Instructions to follow:
Reproduce the entries below word for word, from the first line up to and including the line with "gray pentagon: rotated 12 degrees clockwise".

Records shown:
----------------------------------------
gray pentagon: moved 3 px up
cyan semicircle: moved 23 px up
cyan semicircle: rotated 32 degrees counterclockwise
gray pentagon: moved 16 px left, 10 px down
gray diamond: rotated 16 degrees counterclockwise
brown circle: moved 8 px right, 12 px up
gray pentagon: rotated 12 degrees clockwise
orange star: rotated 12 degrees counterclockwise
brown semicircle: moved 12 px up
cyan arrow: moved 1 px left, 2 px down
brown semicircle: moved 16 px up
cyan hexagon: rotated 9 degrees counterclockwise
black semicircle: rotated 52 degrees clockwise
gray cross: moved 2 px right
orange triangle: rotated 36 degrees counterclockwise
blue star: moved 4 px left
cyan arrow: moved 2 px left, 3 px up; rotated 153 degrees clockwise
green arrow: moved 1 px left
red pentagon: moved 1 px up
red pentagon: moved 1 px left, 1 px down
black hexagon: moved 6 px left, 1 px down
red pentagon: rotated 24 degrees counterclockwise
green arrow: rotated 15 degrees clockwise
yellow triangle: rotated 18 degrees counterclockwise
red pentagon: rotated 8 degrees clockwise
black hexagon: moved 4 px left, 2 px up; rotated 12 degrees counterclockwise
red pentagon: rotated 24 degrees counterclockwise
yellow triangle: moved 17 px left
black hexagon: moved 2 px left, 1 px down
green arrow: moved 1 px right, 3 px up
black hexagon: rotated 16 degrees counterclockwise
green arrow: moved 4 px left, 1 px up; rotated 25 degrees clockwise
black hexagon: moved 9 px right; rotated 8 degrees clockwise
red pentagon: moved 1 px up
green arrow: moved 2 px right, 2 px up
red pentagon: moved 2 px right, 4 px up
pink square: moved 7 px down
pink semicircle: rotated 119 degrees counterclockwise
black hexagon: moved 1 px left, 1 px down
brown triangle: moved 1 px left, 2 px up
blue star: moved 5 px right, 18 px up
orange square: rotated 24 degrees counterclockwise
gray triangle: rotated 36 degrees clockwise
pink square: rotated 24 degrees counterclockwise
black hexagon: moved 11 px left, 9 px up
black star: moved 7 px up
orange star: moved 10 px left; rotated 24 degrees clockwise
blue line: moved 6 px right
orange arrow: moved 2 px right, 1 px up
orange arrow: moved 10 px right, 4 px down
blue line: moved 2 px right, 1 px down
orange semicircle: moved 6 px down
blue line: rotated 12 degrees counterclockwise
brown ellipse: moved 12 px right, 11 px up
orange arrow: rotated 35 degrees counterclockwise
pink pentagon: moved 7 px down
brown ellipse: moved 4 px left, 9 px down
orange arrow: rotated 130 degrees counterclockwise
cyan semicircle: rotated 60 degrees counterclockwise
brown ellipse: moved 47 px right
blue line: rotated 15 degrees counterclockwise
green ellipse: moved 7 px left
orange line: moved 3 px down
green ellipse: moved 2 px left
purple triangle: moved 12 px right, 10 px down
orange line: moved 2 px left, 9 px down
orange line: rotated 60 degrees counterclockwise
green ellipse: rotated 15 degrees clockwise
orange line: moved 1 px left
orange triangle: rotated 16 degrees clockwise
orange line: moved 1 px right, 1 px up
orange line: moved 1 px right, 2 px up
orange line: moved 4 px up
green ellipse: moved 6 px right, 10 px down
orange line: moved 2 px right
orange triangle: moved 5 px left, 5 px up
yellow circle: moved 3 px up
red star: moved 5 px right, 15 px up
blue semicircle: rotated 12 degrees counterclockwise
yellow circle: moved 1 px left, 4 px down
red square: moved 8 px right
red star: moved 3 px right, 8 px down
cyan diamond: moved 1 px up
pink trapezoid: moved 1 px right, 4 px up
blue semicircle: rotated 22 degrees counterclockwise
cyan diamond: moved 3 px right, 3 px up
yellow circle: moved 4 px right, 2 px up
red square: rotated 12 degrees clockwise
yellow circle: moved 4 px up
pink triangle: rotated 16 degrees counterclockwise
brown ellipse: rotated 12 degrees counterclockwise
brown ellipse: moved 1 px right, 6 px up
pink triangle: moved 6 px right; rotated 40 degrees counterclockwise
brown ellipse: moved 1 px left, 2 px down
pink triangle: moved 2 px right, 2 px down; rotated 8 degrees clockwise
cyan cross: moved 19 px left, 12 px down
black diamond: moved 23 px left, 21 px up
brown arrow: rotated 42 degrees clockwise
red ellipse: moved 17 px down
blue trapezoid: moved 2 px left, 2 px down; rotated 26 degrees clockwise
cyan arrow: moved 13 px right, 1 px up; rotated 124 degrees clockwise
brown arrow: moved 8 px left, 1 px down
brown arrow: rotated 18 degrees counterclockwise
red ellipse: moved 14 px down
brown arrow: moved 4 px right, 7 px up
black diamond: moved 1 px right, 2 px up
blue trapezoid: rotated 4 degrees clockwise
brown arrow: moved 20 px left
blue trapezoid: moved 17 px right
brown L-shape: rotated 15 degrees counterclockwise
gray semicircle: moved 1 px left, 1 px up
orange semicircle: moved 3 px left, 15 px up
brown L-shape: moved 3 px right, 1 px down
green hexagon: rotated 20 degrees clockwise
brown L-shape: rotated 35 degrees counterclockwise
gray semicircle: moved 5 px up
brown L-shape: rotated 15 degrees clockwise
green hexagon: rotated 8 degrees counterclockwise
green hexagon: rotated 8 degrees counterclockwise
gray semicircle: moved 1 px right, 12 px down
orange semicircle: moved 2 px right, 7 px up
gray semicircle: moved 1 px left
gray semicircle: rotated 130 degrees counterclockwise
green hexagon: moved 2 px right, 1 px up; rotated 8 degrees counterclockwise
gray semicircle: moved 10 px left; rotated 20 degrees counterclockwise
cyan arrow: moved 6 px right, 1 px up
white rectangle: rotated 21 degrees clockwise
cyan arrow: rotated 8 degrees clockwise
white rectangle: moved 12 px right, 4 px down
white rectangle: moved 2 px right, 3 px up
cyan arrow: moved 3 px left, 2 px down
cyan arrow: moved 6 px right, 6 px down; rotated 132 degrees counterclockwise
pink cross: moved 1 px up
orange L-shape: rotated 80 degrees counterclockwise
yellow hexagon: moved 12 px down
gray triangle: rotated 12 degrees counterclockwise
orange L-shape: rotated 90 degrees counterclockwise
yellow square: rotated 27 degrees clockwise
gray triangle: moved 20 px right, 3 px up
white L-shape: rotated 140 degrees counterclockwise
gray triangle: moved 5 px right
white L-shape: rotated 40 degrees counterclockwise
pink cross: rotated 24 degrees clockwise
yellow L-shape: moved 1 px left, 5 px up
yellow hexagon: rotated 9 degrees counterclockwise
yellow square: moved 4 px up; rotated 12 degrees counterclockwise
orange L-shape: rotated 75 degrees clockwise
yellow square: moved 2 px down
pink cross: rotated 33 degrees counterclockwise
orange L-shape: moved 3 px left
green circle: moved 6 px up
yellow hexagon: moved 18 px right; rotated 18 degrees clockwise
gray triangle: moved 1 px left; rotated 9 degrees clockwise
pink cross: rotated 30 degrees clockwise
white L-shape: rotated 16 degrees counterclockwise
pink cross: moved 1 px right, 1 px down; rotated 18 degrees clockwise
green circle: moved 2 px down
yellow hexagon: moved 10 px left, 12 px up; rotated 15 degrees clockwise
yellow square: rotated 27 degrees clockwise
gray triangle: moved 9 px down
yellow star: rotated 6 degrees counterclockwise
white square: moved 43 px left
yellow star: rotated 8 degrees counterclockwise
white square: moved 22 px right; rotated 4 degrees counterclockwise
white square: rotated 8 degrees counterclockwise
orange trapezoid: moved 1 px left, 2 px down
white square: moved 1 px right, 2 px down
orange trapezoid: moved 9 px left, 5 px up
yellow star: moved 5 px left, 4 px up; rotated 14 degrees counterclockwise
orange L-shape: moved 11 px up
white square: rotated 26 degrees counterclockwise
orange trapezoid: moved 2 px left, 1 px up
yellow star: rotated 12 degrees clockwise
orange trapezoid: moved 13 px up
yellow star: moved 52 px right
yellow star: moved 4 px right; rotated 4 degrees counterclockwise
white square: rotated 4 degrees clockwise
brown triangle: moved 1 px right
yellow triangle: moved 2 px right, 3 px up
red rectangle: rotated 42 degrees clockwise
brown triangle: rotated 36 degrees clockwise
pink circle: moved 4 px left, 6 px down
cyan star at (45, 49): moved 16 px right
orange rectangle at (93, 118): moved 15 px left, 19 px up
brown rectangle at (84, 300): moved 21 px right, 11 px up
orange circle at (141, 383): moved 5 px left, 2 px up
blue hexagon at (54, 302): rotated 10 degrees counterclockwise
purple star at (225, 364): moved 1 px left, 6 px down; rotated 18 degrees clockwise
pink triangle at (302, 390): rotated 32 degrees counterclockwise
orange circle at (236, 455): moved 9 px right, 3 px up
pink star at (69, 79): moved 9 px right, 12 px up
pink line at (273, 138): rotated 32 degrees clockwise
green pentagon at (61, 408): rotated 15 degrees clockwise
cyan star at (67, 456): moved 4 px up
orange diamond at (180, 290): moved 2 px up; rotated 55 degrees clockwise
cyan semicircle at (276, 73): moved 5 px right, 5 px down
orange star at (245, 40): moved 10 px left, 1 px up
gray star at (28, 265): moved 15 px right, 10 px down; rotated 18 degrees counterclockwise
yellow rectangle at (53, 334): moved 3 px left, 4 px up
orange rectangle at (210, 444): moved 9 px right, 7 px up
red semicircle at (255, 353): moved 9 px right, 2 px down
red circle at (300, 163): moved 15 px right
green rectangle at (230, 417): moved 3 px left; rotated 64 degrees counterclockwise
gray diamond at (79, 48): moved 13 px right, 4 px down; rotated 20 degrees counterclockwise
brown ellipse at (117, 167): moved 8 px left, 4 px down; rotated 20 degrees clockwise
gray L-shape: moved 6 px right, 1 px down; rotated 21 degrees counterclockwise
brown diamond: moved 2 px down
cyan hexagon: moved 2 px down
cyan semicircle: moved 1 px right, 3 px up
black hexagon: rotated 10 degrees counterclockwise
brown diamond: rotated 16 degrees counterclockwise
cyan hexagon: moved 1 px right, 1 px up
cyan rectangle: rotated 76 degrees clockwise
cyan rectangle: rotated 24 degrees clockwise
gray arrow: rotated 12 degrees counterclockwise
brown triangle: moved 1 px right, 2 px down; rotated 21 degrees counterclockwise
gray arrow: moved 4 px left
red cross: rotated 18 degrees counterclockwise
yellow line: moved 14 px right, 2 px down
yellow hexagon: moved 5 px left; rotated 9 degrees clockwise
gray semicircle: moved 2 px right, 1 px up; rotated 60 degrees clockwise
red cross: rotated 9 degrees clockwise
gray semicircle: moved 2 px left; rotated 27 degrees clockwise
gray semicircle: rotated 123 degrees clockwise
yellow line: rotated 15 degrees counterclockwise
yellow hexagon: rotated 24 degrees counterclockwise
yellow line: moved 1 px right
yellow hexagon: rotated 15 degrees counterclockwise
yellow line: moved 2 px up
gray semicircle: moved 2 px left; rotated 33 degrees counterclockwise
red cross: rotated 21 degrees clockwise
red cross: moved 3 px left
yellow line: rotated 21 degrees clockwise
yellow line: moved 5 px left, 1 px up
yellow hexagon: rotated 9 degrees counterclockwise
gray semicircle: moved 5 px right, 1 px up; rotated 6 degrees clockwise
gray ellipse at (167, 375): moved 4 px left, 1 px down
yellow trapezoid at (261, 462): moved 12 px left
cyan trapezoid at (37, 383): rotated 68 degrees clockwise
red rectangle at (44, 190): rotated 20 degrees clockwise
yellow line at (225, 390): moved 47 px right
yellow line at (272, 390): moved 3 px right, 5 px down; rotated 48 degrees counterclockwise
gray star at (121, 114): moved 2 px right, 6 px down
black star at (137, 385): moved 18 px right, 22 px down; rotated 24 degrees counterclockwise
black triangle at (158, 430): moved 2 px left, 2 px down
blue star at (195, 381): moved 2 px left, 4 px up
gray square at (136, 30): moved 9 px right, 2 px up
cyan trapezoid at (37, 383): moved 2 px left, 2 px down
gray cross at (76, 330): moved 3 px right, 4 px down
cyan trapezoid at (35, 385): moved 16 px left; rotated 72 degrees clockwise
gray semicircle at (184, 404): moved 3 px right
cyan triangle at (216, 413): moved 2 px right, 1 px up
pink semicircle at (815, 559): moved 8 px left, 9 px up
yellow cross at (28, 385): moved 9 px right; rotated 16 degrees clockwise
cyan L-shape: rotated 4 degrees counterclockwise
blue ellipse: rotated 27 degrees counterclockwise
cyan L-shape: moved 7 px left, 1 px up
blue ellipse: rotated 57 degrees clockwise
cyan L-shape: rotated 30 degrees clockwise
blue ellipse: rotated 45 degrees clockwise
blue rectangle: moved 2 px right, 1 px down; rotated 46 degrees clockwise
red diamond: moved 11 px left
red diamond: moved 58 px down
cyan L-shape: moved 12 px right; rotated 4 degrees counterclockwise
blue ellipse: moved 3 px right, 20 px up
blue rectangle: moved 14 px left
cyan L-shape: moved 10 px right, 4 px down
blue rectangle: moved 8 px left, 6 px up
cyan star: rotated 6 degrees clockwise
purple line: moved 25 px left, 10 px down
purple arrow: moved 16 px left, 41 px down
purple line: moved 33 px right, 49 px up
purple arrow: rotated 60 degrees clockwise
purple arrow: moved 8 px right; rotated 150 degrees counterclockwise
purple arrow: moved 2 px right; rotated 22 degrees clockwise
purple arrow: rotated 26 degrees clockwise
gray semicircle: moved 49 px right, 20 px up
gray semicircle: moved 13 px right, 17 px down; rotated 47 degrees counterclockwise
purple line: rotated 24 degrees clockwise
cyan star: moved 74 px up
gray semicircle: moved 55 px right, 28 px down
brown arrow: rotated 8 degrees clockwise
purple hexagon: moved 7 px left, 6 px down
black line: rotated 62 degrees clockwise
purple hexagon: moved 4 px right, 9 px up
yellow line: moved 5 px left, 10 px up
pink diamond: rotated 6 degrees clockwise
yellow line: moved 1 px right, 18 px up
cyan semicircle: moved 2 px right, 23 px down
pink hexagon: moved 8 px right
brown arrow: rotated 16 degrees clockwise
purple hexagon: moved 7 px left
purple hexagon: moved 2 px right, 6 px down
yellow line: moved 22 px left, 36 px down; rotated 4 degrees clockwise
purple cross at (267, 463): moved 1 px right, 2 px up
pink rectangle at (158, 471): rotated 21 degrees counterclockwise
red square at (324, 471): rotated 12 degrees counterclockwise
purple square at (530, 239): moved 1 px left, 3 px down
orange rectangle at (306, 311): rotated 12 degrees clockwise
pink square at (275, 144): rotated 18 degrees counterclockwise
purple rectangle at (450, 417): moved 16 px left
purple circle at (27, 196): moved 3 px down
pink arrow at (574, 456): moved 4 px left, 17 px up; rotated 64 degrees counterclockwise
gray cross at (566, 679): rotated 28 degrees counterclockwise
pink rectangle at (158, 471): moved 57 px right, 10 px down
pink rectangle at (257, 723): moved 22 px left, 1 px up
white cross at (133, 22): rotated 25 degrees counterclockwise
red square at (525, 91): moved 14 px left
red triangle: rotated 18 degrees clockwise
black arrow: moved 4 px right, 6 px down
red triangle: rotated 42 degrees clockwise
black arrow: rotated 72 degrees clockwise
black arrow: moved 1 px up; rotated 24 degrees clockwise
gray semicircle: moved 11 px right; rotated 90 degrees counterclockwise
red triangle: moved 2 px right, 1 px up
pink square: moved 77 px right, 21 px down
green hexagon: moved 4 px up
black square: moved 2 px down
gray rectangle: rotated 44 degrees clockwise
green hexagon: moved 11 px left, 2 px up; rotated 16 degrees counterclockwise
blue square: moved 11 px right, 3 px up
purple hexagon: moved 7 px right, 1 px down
----------------------------------------
Solution for this problem:
gray pentagon: moved 3 px up
cyan semicircle: moved 23 px up
cyan semicircle: rotated 32 degrees counterclockwise
gray pentagon: moved 16 px left, 10 px down
gray diamond: rotated 16 degrees counterclockwise
brown circle: moved 8 px right, 12 px up
gray pentagon: rotated 12 degrees clockwise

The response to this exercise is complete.